This exercise calls for every line of the listing below that contains the word "bright".
━━ Given data
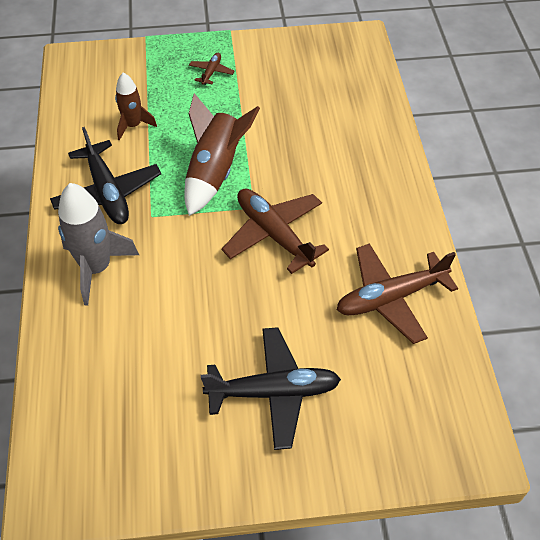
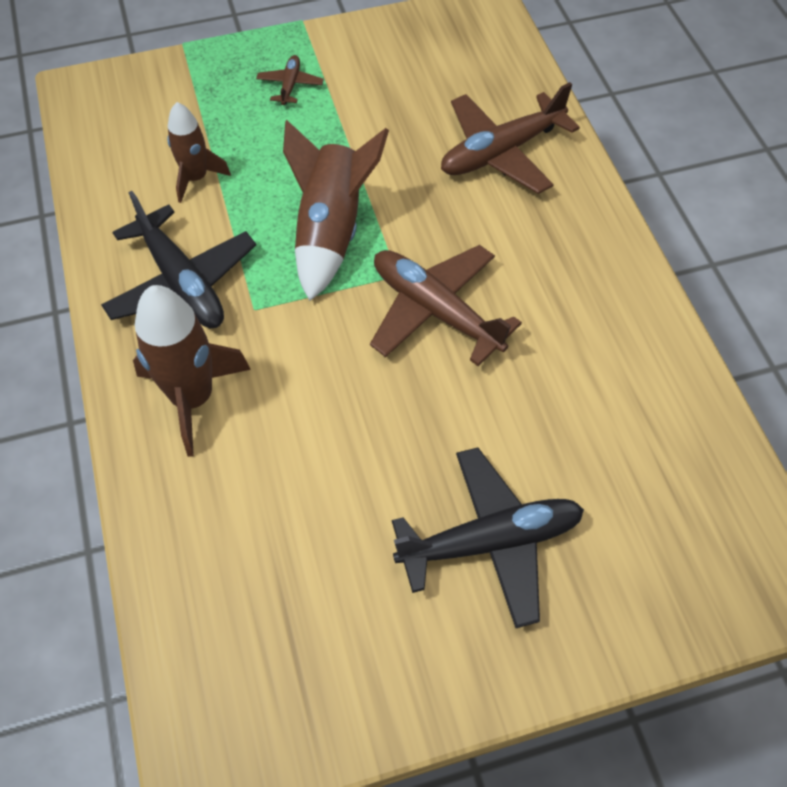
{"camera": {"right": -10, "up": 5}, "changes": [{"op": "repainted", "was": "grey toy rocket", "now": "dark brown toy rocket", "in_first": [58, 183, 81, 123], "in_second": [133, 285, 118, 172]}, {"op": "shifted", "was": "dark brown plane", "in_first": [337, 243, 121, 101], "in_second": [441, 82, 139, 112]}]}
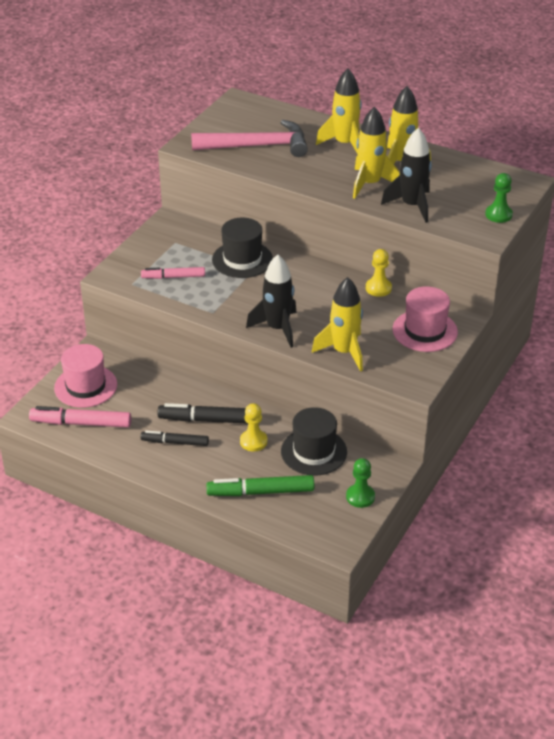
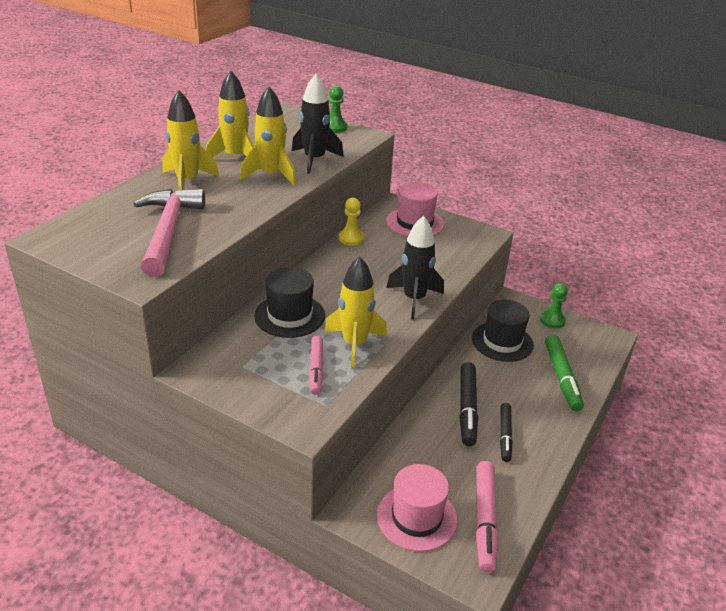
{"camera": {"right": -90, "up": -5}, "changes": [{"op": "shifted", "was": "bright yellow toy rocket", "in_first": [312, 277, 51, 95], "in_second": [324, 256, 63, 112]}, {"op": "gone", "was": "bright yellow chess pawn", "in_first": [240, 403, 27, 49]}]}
━━━━
━━ Given data
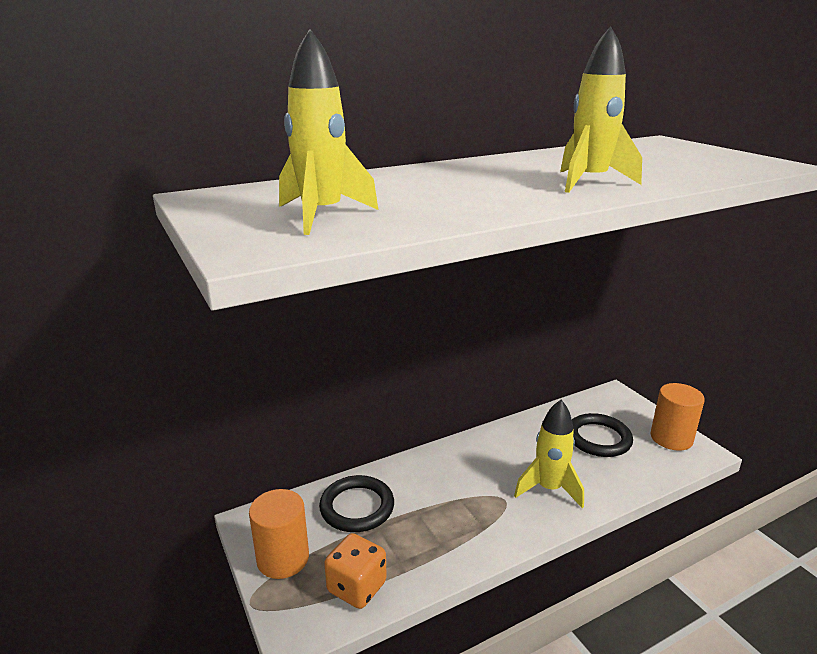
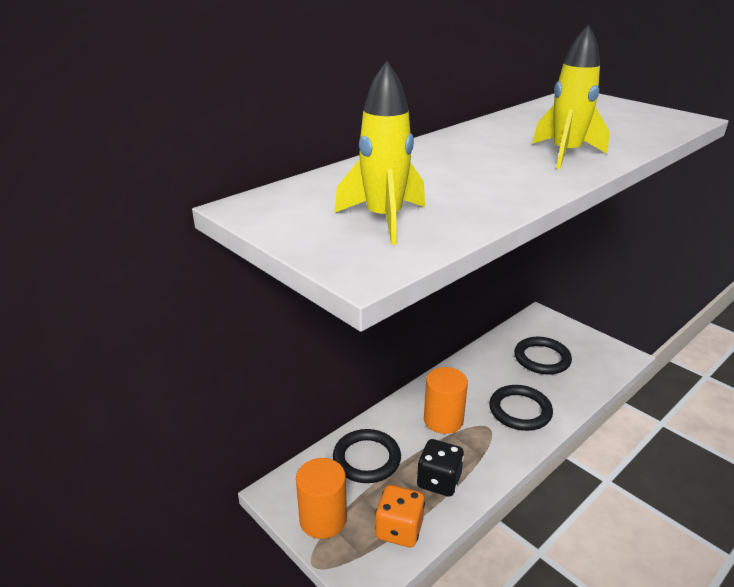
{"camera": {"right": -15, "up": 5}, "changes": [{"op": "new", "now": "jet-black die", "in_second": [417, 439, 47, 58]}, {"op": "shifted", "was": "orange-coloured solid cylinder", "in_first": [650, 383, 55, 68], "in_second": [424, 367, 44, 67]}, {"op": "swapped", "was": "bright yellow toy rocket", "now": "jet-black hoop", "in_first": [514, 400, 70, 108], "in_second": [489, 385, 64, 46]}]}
━━━━
◆ Result below ◆
{"camera": {"right": -90, "up": -5}, "changes": [{"op": "shifted", "was": "bright yellow toy rocket", "in_first": [312, 277, 51, 95], "in_second": [324, 256, 63, 112]}, {"op": "gone", "was": "bright yellow chess pawn", "in_first": [240, 403, 27, 49]}]}
{"camera": {"right": -15, "up": 5}, "changes": [{"op": "new", "now": "jet-black die", "in_second": [417, 439, 47, 58]}, {"op": "shifted", "was": "orange-coloured solid cylinder", "in_first": [650, 383, 55, 68], "in_second": [424, 367, 44, 67]}, {"op": "swapped", "was": "bright yellow toy rocket", "now": "jet-black hoop", "in_first": [514, 400, 70, 108], "in_second": [489, 385, 64, 46]}]}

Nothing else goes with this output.